What the task asks:
Return only the final portion of the entries: the line with "Galta: [716,137,753,174] ->" and every line after it, each one exact.

Material supplied:
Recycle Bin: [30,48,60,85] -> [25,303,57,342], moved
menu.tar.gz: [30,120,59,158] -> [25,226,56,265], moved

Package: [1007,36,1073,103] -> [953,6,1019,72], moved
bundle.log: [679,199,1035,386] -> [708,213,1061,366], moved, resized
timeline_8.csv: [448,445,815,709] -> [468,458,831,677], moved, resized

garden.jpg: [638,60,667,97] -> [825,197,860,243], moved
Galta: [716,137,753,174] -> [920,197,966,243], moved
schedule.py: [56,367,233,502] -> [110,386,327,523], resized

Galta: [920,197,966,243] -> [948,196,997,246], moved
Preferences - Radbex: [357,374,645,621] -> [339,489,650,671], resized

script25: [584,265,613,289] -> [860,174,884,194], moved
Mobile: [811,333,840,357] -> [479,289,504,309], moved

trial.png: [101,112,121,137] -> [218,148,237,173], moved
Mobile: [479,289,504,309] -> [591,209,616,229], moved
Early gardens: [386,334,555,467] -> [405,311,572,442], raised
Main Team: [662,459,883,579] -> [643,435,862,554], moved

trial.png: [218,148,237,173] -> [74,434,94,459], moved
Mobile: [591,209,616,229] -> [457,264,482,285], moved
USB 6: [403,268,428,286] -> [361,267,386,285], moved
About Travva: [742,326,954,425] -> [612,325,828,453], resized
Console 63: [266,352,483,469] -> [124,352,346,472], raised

Your solution:
Galta: [716,137,753,174] -> [920,197,966,243], moved
schedule.py: [56,367,233,502] -> [110,386,327,523], resized

Galta: [920,197,966,243] -> [948,196,997,246], moved
Preferences - Radbex: [357,374,645,621] -> [339,489,650,671], resized

script25: [584,265,613,289] -> [860,174,884,194], moved
Mobile: [811,333,840,357] -> [479,289,504,309], moved

trial.png: [101,112,121,137] -> [218,148,237,173], moved
Mobile: [479,289,504,309] -> [591,209,616,229], moved
Early gardens: [386,334,555,467] -> [405,311,572,442], raised
Main Team: [662,459,883,579] -> [643,435,862,554], moved

trial.png: [218,148,237,173] -> [74,434,94,459], moved
Mobile: [591,209,616,229] -> [457,264,482,285], moved
USB 6: [403,268,428,286] -> [361,267,386,285], moved
About Travva: [742,326,954,425] -> [612,325,828,453], resized
Console 63: [266,352,483,469] -> [124,352,346,472], raised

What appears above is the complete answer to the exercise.